Data —
○ ○ ○ ○

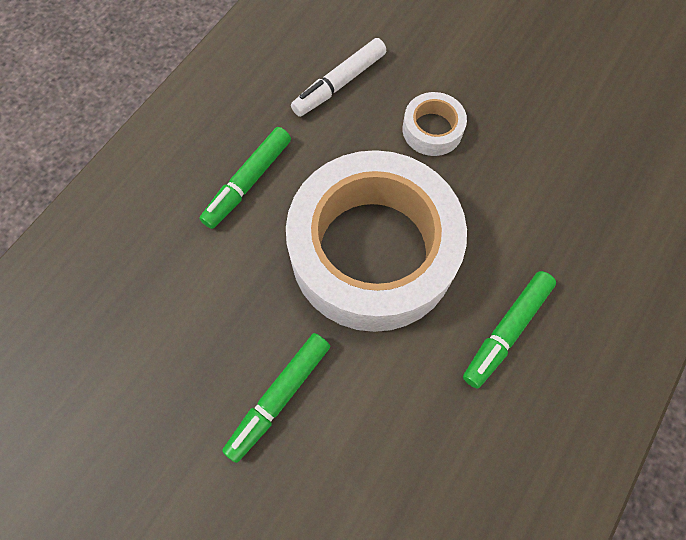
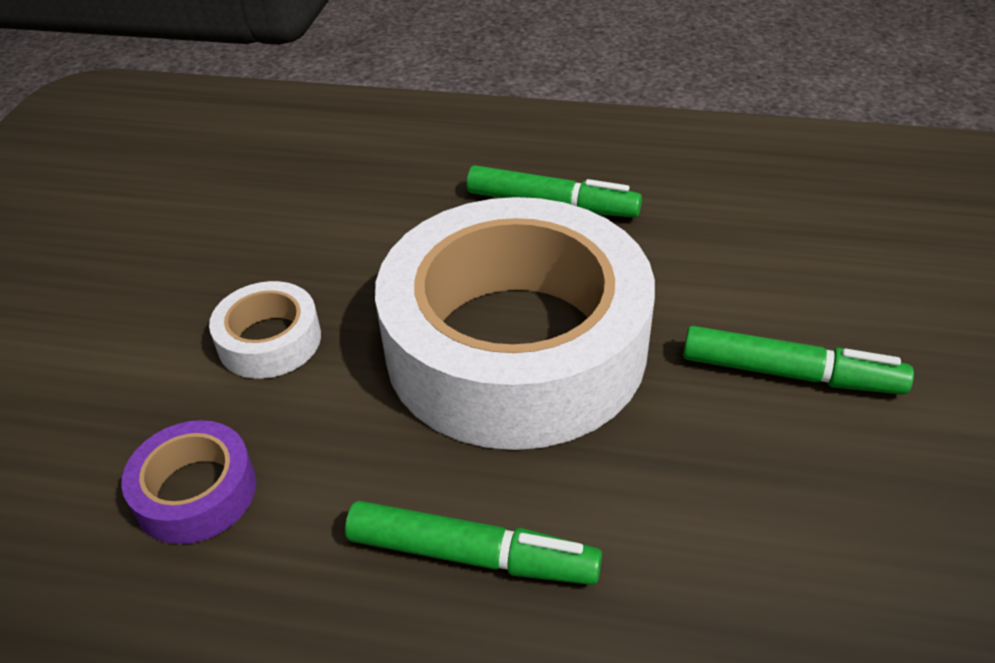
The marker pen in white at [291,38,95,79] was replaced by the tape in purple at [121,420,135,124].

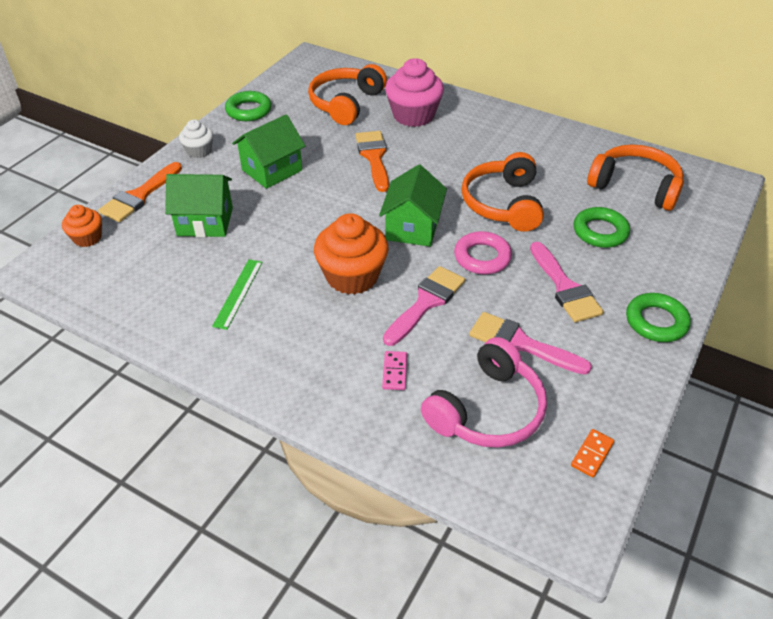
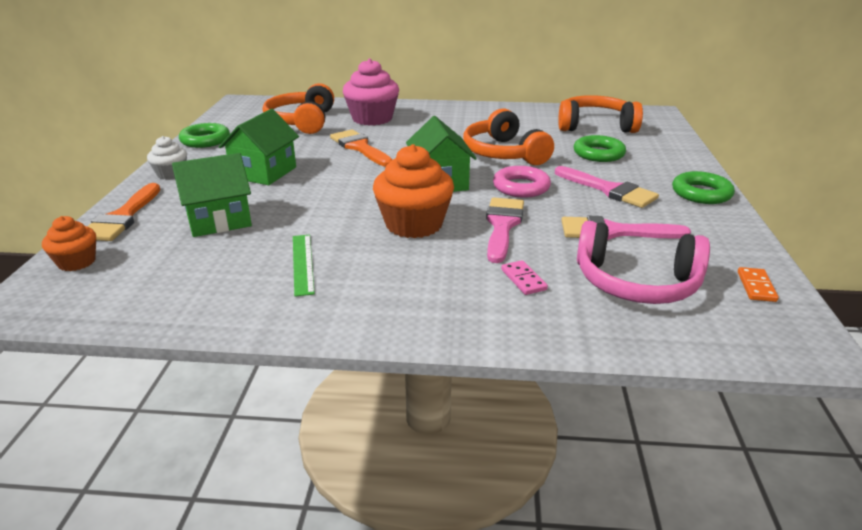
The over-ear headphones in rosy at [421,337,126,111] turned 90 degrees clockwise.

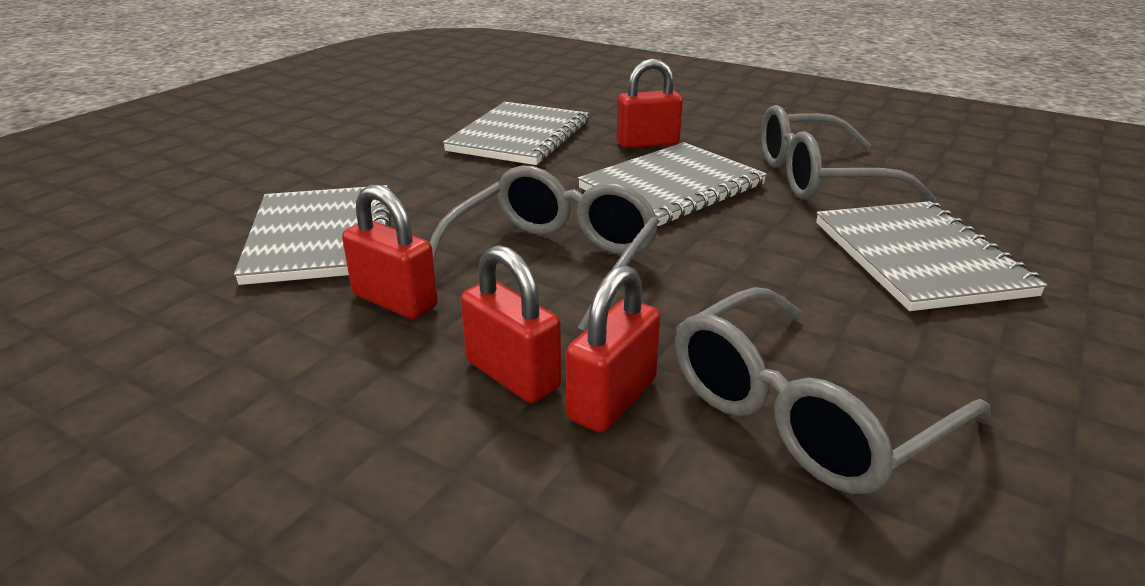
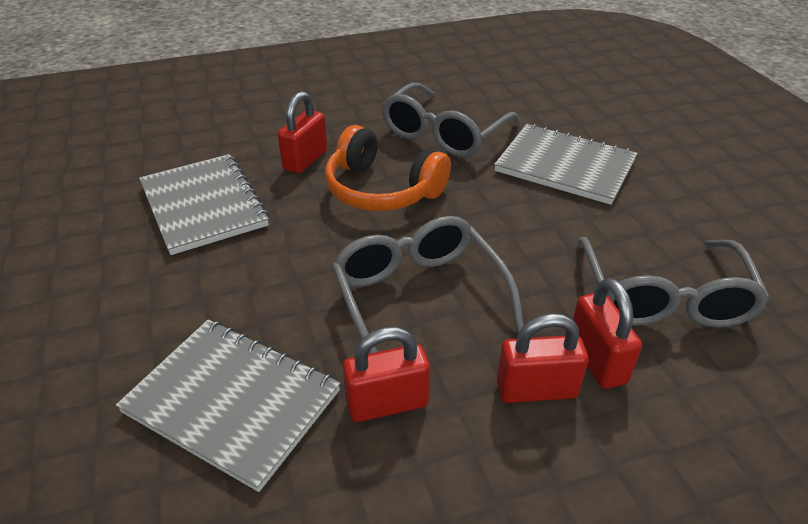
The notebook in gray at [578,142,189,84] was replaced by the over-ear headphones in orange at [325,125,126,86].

○ ○ ○ ○

Your task — A single number is requested: the count of lines in the data that hold "over".

Result of this exercise — 2